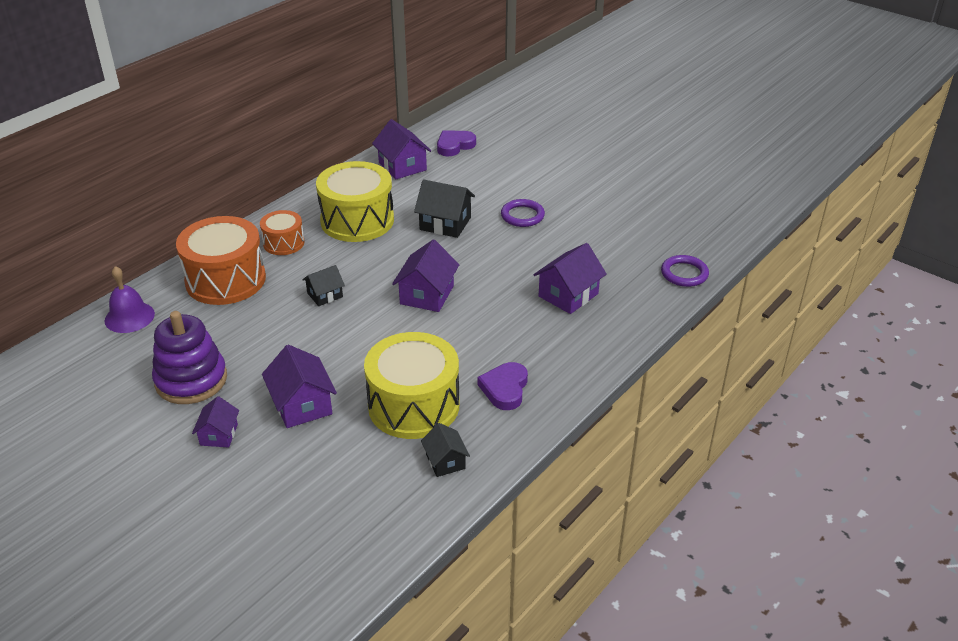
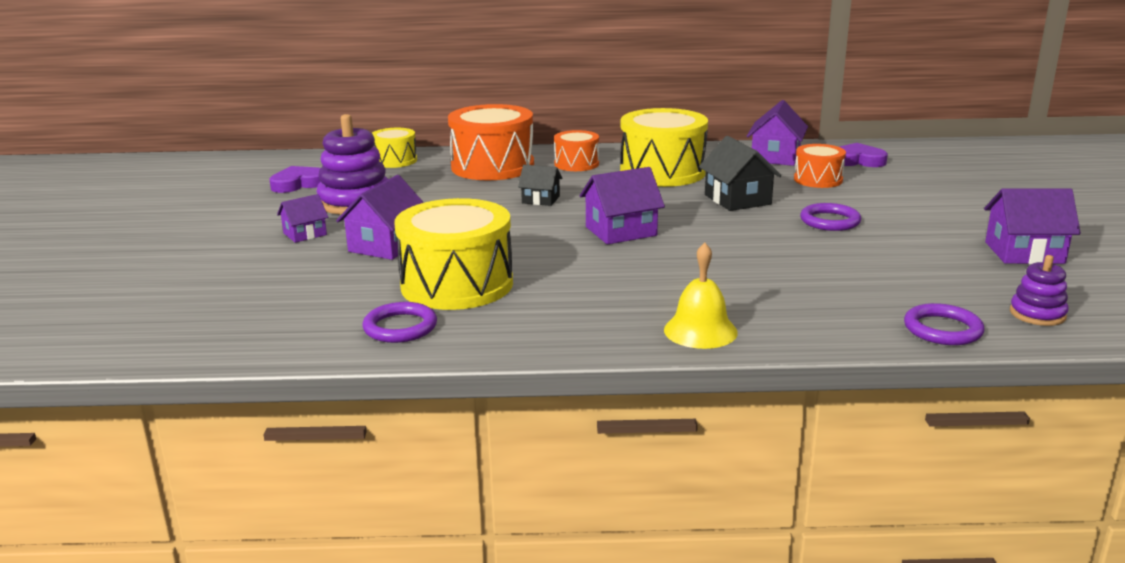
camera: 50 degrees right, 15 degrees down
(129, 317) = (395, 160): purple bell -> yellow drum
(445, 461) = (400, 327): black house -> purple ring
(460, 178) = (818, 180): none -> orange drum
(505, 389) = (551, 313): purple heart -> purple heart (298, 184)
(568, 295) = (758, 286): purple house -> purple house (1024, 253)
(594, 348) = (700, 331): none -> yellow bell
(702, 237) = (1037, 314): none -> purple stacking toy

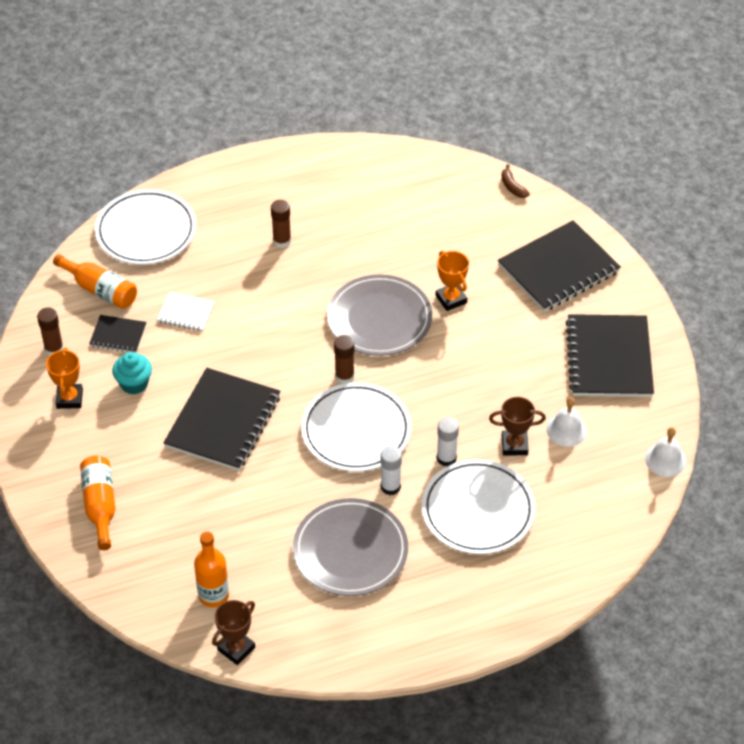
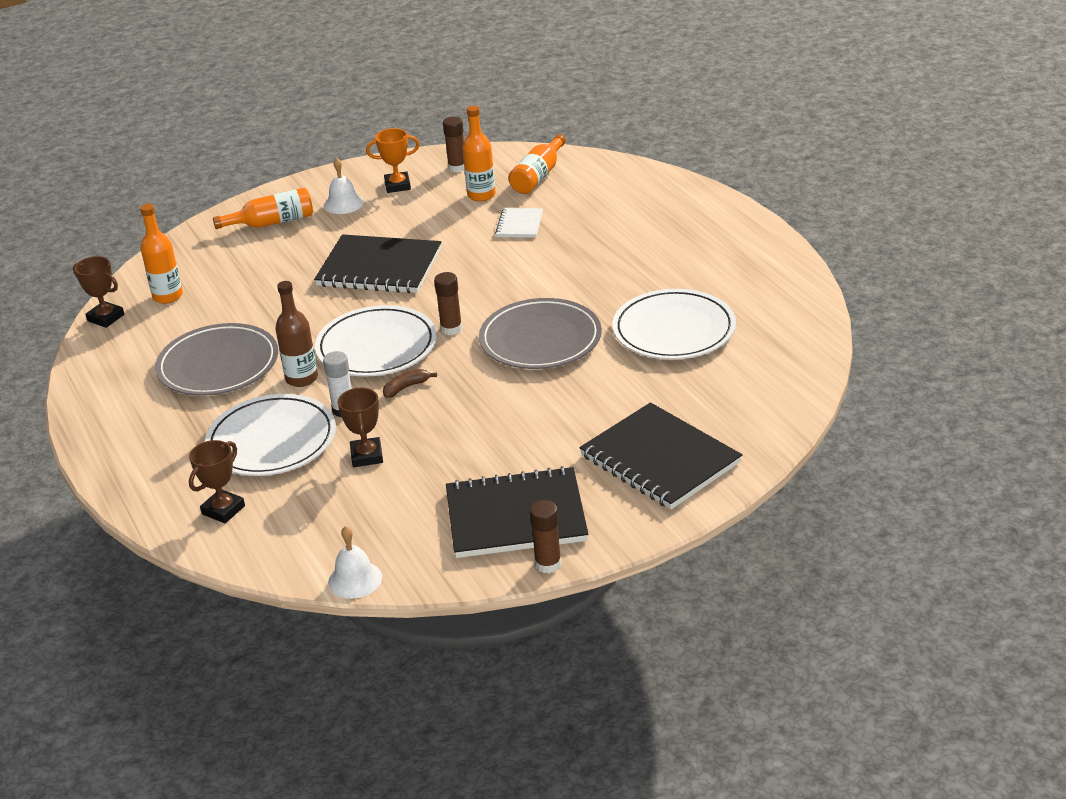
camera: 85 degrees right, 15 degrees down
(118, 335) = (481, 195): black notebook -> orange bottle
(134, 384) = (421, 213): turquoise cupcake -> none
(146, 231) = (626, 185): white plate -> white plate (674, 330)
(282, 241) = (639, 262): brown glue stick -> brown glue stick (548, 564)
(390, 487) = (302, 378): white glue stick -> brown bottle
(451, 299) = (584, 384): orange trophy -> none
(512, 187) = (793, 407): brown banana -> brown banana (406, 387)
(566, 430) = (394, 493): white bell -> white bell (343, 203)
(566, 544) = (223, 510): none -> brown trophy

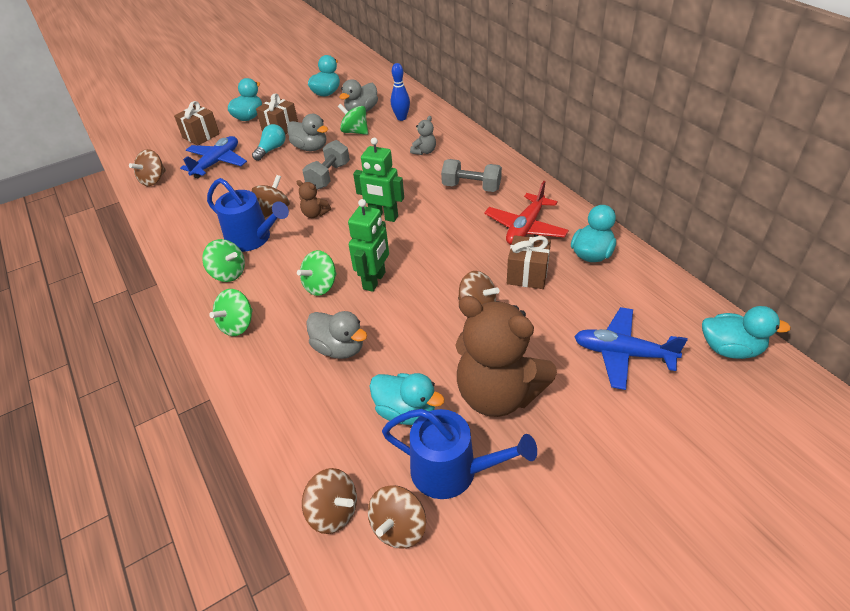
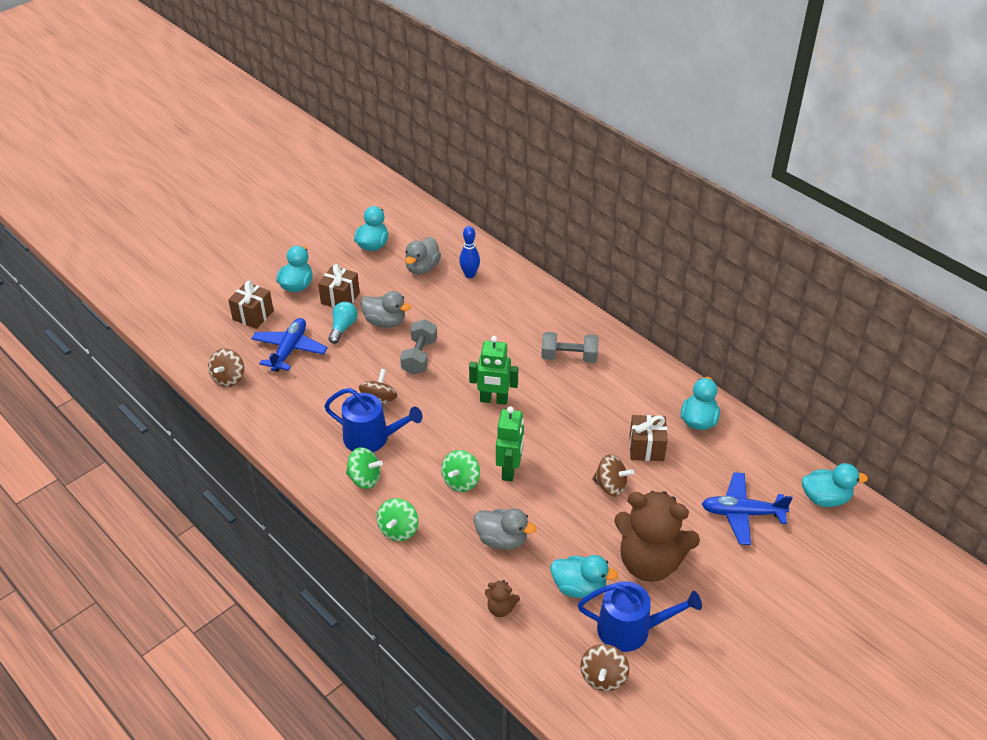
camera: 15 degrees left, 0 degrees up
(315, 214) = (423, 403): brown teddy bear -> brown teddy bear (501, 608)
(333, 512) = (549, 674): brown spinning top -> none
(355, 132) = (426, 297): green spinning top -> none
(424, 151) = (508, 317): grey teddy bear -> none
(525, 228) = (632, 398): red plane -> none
################
Would you retype the material exactly, omitting each picture?

▶ Solution below
camera: 50 degrees right, 15 degrees down
(129, 317) = (395, 160): purple bell -> yellow drum
(445, 461) = (400, 327): black house -> purple ring
(460, 178) = (818, 180): none -> orange drum
(505, 389) = (551, 313): purple heart -> purple heart (298, 184)
(568, 295) = (758, 286): purple house -> purple house (1024, 253)
(594, 348) = (700, 331): none -> yellow bell
(702, 237) = (1037, 314): none -> purple stacking toy

camera: 85 degrees right, 15 degrees down
(118, 335) = (481, 195): black notebook -> orange bottle
(134, 384) = (421, 213): turquoise cupcake -> none
(146, 231) = (626, 185): white plate -> white plate (674, 330)
(282, 241) = (639, 262): brown glue stick -> brown glue stick (548, 564)
(390, 487) = (302, 378): white glue stick -> brown bottle
(451, 299) = (584, 384): orange trophy -> none
(512, 187) = (793, 407): brown banana -> brown banana (406, 387)
(566, 430) = (394, 493): white bell -> white bell (343, 203)
(566, 544) = (223, 510): none -> brown trophy

camera: 15 degrees left, 0 degrees up
(315, 214) = (423, 403): brown teddy bear -> brown teddy bear (501, 608)
(333, 512) = (549, 674): brown spinning top -> none
(355, 132) = (426, 297): green spinning top -> none
(424, 151) = (508, 317): grey teddy bear -> none
(525, 228) = (632, 398): red plane -> none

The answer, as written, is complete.